AIM OF THE TASK: Your task is to return the line containing "(554, 84) = (837, 642): turquoise" and each line after it through the end of the entries, exactly, with no other lines.
:: THE INPUT
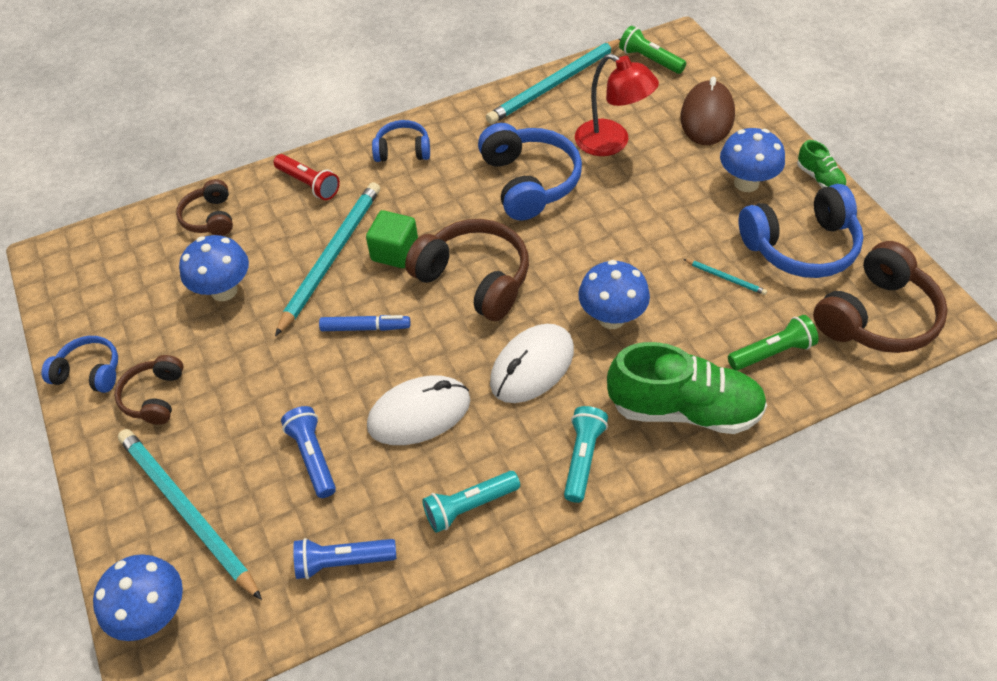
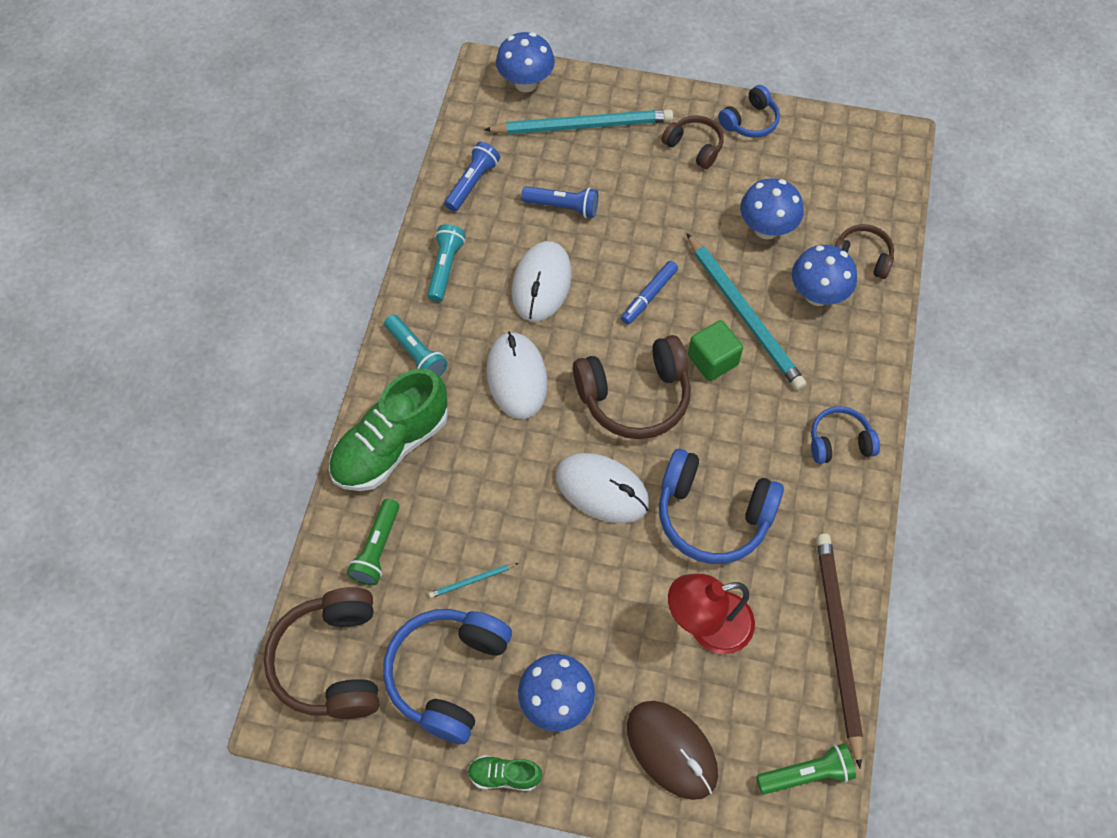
camera: 125 degrees right, 10 degrees up
(309, 184) = (850, 345): red flashlight -> none
(403, 150) = (839, 442): blue headphones -> blue headphones turned 135 degrees counterclockwise
(554, 84) = (837, 642): turquoise pencil -> brown pencil
(574, 250) = (602, 489): none -> white mouse
(611, 318) = (511, 463): blue mushroom -> blue mushroom (817, 295)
::::
SOLUTION FOR THIS PROBLEM:
(554, 84) = (837, 642): turquoise pencil -> brown pencil
(574, 250) = (602, 489): none -> white mouse
(611, 318) = (511, 463): blue mushroom -> blue mushroom (817, 295)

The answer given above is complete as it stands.